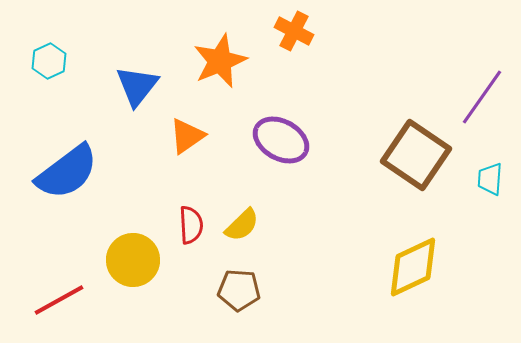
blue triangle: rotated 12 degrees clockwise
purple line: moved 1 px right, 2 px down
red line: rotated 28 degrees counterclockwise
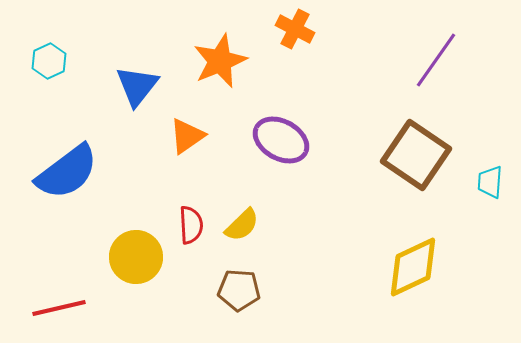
orange cross: moved 1 px right, 2 px up
purple line: moved 46 px left, 37 px up
cyan trapezoid: moved 3 px down
yellow circle: moved 3 px right, 3 px up
red line: moved 8 px down; rotated 16 degrees clockwise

##############################

* [PROBLEM DETAILS]:
Rename "purple line" to "violet line" throughout the records and give the lines again with nothing else changed. Leave the pictures out of your answer.

* [WRITTEN RESPONSE]:
blue triangle: rotated 12 degrees clockwise
violet line: moved 1 px right, 2 px down
red line: rotated 28 degrees counterclockwise
orange cross: moved 1 px right, 2 px up
violet line: moved 46 px left, 37 px up
cyan trapezoid: moved 3 px down
yellow circle: moved 3 px right, 3 px up
red line: moved 8 px down; rotated 16 degrees clockwise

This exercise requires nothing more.